What this task involves:
Give back all of the data exactly, with every picture omitted.

Collected material:
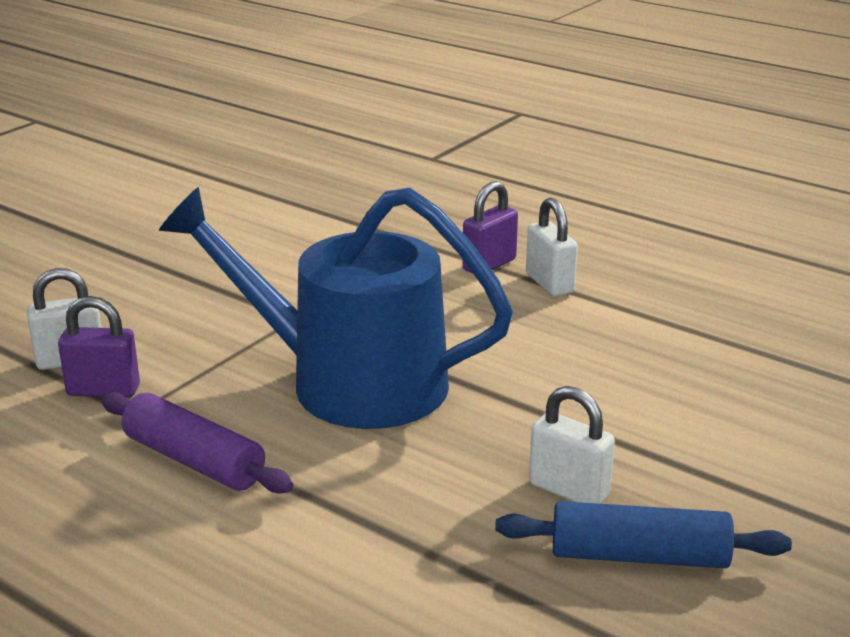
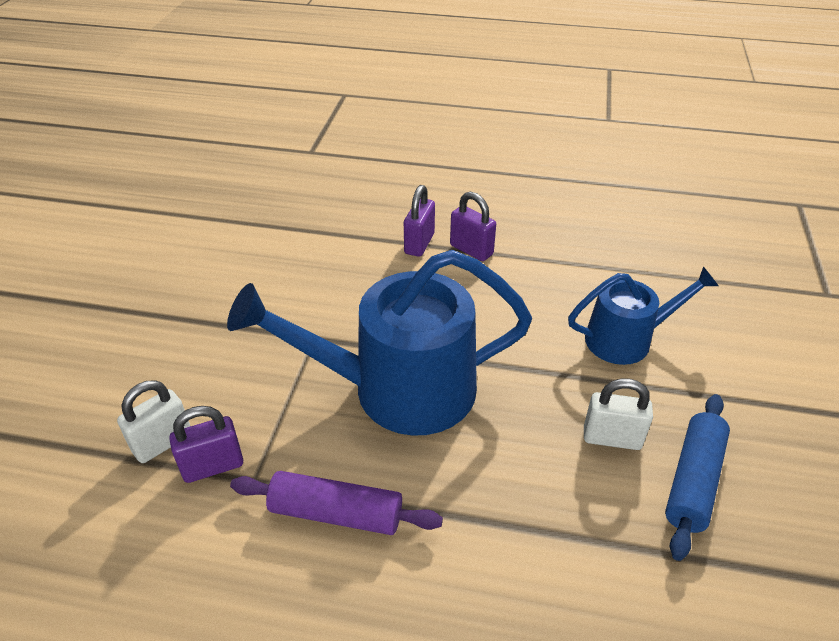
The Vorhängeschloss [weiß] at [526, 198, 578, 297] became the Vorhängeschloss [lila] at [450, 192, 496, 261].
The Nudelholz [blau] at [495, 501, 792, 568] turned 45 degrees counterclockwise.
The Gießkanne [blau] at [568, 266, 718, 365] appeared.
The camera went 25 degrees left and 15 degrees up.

Solution to this problem:
The Vorhängeschloss [weiß] at [526, 198, 578, 297] became the Vorhängeschloss [lila] at [450, 192, 496, 261].
The Nudelholz [blau] at [495, 501, 792, 568] turned 45 degrees counterclockwise.
The Gießkanne [blau] at [568, 266, 718, 365] appeared.
The camera went 25 degrees left and 15 degrees up.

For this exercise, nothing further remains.